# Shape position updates

══════════

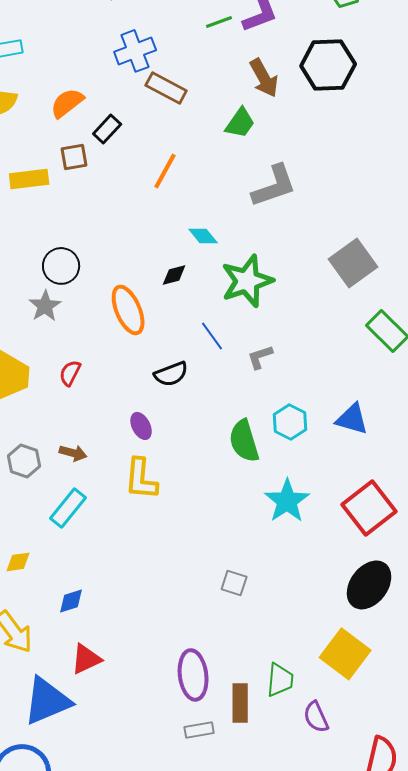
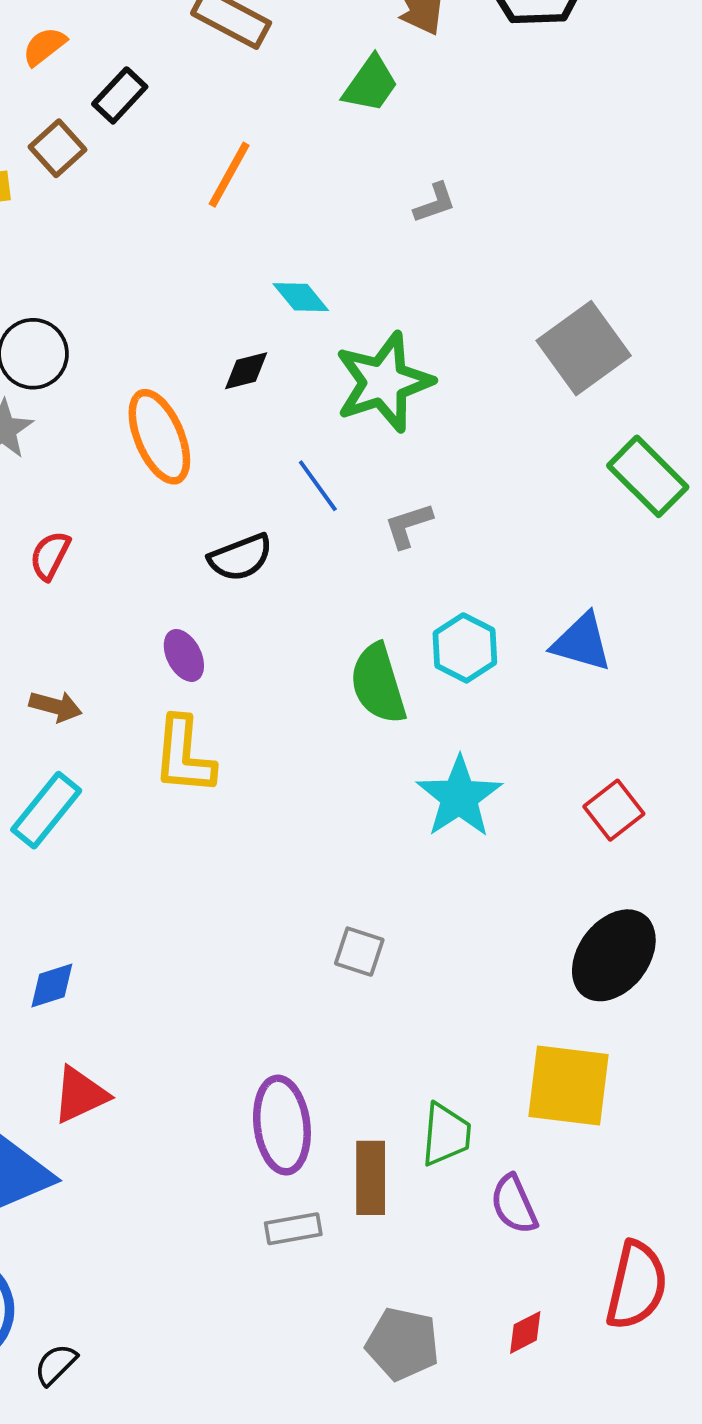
orange semicircle: (67, 103) -> (44, 46), size x0.7
brown square: (74, 157) -> (58, 148), turned -32
gray L-shape: (274, 186) -> (435, 203), size x0.5
red square: (369, 508) -> (614, 810), size x0.6
yellow square: (345, 654) -> (569, 1085), turned -30

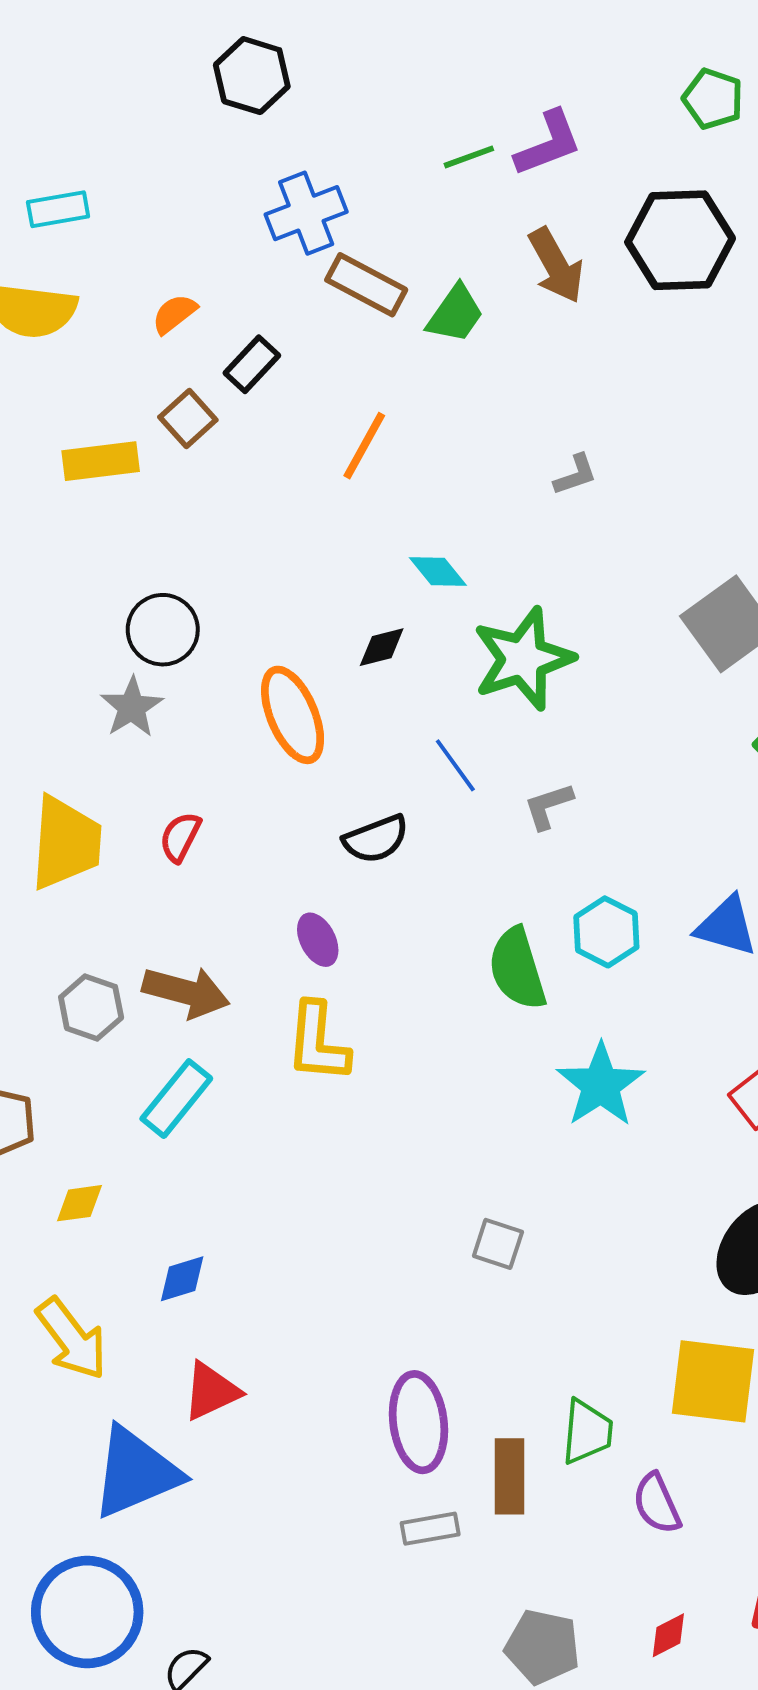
green trapezoid: (371, 84) -> (455, 314), moved
brown arrow: (56, 706) -> (186, 992), size x1.6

══════════

# TASK DESCRIPTION
Nothing but the lines from the one with "green trapezoid: (371, 84)" through the last line of the entries should be repeated, and those exactly.

# EXERCISE ANSWER
green trapezoid: (371, 84) -> (455, 314), moved
brown arrow: (56, 706) -> (186, 992), size x1.6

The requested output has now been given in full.